= BRIEF =
Go to the line containing "(391, 194) = (461, 146): none -> grey truck" and retype it and every later line exactly as written, up to the last line of the entries. Keep pictures out.

= EXERCISE MATERIALS =
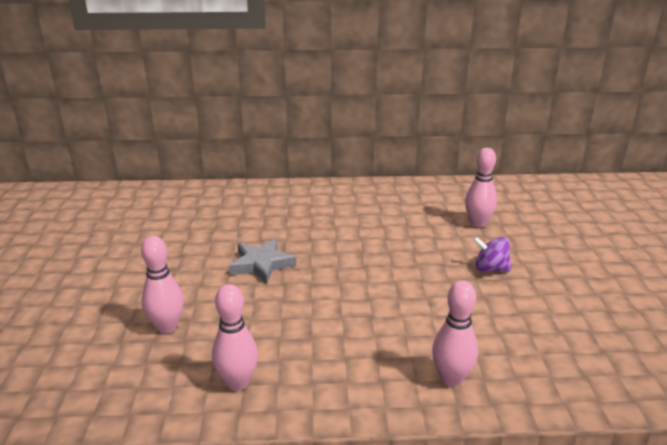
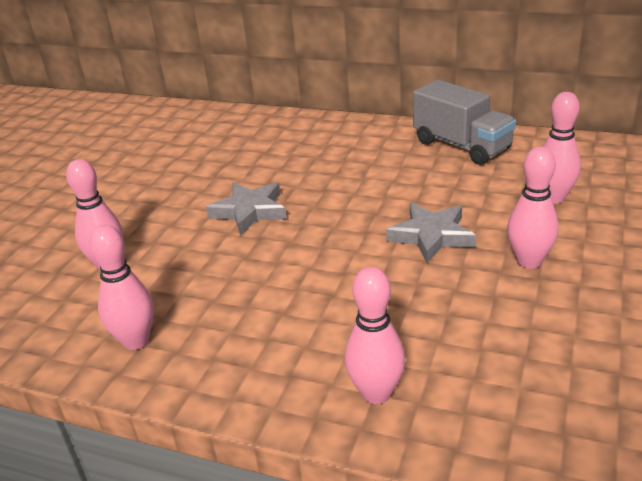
camera: 25 degrees right, 5 degrees up
(391, 194) = (461, 146): none -> grey truck
(414, 262) = (431, 236): none -> grey star
(490, 269) = (528, 261): purple spinning top -> pink bowling pin

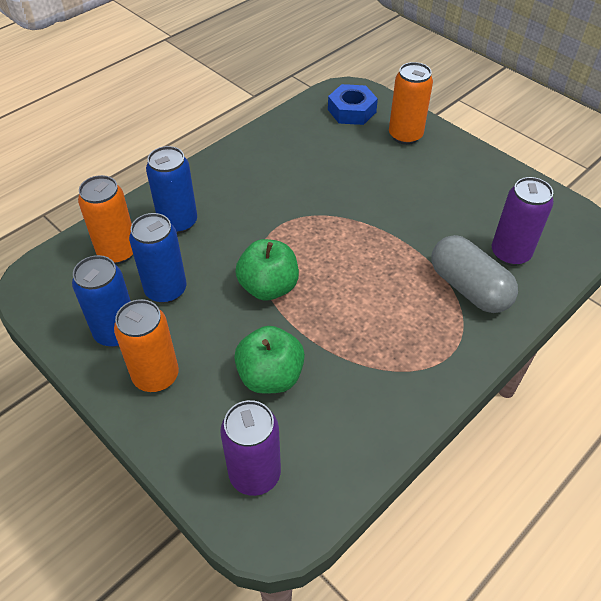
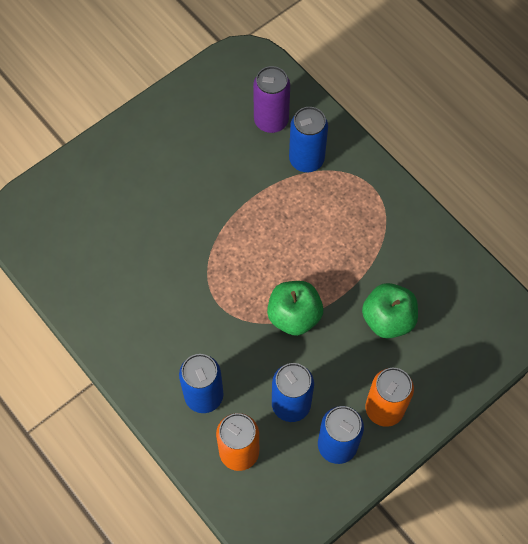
camera: 85 degrees left, 15 degrees up
(255, 474) = (472, 334): purple can -> none
(352, 111) = (52, 219): blue nut -> none
(405, 135) = (102, 174): orange can -> none
(469, 288) = (306, 160): grey capsule -> blue can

= ANSWER SPACE =
(391, 194) = (461, 146): none -> grey truck
(414, 262) = (431, 236): none -> grey star
(490, 269) = (528, 261): purple spinning top -> pink bowling pin

camera: 85 degrees left, 15 degrees up
(255, 474) = (472, 334): purple can -> none
(352, 111) = (52, 219): blue nut -> none
(405, 135) = (102, 174): orange can -> none
(469, 288) = (306, 160): grey capsule -> blue can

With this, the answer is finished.